What you have to do >> Please copy every line of the data in which the string "hexagon" appears.

Task input >>

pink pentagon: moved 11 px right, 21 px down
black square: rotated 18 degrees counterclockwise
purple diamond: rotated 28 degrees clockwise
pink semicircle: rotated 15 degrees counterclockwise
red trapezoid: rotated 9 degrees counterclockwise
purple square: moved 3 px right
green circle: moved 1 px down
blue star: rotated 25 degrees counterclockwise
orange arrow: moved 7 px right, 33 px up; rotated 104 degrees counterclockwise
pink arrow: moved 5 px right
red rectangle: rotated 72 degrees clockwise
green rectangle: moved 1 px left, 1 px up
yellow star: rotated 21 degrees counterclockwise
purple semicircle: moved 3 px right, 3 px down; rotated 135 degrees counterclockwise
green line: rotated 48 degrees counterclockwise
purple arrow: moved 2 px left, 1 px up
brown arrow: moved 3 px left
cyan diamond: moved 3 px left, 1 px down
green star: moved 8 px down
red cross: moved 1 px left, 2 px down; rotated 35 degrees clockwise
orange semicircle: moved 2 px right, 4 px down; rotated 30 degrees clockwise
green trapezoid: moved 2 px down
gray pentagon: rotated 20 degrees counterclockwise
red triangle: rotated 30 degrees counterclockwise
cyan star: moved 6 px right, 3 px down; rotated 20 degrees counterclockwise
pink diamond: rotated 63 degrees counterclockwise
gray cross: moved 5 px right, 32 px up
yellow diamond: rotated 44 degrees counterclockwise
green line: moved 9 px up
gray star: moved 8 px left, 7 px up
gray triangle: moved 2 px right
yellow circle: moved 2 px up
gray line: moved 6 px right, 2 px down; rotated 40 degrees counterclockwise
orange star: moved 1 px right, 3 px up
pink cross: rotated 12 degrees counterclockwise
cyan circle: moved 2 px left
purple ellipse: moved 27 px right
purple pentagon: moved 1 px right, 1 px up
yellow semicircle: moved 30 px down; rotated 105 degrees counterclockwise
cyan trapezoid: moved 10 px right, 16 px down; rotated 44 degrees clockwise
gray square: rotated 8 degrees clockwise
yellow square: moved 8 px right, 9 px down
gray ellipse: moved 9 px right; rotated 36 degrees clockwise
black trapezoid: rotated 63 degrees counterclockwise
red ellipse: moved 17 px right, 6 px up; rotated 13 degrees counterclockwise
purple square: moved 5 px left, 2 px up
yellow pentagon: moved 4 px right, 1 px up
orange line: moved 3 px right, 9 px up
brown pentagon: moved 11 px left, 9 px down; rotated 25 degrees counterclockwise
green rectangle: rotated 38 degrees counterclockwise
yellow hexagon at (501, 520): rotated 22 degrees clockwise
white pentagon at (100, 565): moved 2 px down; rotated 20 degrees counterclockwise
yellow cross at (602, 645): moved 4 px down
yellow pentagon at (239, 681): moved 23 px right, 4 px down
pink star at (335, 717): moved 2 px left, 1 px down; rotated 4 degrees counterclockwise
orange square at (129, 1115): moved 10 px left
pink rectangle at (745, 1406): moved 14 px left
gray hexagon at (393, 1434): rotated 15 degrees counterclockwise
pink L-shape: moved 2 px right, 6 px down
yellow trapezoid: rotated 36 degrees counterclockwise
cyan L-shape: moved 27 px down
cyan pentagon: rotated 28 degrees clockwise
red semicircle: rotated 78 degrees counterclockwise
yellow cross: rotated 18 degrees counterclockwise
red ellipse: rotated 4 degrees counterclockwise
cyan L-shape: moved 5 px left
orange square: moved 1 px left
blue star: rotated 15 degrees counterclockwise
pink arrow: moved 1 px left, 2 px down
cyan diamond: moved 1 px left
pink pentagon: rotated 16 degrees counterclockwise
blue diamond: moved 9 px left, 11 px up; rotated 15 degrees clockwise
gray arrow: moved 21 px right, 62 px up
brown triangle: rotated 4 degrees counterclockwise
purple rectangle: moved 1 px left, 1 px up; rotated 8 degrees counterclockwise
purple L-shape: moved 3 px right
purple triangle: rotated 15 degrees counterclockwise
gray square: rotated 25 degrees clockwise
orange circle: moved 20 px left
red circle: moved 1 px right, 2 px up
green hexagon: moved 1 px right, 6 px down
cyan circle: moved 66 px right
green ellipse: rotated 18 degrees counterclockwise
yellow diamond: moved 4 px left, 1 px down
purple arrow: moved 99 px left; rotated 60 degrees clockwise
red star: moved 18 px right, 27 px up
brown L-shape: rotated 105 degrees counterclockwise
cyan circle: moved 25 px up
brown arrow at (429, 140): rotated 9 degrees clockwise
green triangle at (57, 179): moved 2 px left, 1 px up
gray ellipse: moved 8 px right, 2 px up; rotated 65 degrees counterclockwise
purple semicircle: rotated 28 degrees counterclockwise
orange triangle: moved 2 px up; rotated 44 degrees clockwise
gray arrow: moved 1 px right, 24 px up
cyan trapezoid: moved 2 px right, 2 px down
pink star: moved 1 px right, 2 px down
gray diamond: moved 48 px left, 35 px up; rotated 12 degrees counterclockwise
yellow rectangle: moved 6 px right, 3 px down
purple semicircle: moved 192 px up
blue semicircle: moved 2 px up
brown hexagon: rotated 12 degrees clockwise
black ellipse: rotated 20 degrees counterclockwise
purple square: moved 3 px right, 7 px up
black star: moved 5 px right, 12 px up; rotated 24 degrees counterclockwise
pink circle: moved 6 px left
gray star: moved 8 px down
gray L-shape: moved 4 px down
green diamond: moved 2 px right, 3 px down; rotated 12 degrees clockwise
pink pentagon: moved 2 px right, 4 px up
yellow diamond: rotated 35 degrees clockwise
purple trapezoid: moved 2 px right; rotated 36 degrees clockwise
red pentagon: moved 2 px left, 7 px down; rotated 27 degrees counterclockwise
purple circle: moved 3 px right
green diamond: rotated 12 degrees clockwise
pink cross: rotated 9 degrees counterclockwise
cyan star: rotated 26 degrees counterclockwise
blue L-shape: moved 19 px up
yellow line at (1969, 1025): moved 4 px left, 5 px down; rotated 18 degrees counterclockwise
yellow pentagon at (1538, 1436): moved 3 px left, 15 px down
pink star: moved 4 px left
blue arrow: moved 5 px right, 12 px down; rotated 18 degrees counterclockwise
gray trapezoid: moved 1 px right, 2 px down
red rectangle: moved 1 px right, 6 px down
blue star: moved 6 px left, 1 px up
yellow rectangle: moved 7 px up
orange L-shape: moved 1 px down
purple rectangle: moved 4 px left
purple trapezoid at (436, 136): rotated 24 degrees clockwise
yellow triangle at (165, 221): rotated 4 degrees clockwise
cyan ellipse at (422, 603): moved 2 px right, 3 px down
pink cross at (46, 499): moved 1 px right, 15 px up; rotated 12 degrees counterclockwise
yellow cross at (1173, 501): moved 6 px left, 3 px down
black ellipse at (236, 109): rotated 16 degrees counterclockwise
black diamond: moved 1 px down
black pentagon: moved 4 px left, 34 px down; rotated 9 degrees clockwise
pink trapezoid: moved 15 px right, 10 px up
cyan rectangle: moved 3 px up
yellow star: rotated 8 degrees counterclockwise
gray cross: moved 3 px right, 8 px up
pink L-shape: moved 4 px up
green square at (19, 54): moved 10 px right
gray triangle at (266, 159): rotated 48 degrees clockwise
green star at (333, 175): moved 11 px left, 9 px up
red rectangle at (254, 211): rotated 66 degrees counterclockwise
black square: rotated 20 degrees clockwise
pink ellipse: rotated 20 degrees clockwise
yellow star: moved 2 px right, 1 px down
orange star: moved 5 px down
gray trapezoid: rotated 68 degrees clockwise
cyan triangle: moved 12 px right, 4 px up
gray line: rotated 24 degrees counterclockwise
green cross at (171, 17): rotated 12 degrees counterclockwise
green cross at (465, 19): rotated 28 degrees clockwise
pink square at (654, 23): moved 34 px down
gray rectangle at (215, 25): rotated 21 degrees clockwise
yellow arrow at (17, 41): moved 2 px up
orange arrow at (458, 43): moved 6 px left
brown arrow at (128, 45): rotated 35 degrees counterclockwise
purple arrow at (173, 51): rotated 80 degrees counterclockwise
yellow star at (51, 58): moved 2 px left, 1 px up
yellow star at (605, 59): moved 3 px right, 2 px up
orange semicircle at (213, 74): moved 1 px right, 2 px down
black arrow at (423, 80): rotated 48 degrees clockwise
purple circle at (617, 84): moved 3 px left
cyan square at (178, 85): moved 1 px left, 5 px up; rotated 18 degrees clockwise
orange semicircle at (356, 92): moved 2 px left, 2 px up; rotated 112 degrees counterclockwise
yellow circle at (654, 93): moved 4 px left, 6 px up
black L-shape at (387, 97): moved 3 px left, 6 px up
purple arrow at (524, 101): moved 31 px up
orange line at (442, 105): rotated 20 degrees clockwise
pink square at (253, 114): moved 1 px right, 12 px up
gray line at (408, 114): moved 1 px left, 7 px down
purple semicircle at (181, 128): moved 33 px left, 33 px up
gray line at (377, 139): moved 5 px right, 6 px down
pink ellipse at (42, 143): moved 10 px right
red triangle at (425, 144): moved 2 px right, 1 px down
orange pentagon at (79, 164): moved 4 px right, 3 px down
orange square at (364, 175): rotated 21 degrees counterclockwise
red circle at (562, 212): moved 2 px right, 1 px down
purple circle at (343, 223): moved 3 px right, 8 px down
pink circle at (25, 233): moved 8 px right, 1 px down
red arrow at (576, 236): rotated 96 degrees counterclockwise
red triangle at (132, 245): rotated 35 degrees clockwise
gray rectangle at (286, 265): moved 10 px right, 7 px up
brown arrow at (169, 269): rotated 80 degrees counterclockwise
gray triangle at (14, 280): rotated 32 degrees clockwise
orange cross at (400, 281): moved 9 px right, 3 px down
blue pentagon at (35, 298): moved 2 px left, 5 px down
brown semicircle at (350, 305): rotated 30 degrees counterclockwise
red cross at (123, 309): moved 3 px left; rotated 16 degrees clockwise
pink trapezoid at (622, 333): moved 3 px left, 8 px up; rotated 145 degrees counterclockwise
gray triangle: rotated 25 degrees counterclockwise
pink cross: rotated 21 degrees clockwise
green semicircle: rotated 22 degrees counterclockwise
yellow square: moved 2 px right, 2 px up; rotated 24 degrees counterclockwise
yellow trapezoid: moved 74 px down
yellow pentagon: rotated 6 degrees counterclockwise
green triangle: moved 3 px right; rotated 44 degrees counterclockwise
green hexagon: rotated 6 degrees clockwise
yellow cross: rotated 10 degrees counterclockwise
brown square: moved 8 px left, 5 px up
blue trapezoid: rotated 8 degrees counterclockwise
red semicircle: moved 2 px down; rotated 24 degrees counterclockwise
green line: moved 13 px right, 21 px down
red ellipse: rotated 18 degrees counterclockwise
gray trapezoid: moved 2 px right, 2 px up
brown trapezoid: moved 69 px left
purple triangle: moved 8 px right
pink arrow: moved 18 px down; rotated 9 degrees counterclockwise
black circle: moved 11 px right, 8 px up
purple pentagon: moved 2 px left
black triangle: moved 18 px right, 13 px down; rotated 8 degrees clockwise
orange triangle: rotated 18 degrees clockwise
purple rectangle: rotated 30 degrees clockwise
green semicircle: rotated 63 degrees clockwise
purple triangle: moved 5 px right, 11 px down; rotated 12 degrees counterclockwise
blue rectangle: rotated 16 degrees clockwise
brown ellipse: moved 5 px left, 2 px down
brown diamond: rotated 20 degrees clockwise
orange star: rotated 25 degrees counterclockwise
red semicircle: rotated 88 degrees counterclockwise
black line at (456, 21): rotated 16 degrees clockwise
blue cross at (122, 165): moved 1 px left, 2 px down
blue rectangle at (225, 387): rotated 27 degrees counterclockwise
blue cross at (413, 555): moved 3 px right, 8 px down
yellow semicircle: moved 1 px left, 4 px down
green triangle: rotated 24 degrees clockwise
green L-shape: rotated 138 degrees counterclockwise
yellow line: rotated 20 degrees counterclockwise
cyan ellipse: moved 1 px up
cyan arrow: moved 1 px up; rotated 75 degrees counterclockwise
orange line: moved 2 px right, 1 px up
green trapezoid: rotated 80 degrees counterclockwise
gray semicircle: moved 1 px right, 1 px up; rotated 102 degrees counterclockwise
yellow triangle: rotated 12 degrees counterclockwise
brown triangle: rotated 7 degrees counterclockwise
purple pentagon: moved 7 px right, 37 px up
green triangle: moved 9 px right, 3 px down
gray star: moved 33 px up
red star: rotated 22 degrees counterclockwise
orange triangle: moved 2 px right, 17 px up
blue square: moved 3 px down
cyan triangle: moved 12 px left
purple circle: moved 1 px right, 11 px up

Output below >>
yellow hexagon at (501, 520): rotated 22 degrees clockwise
gray hexagon at (393, 1434): rotated 15 degrees counterclockwise
green hexagon: moved 1 px right, 6 px down
brown hexagon: rotated 12 degrees clockwise
green hexagon: rotated 6 degrees clockwise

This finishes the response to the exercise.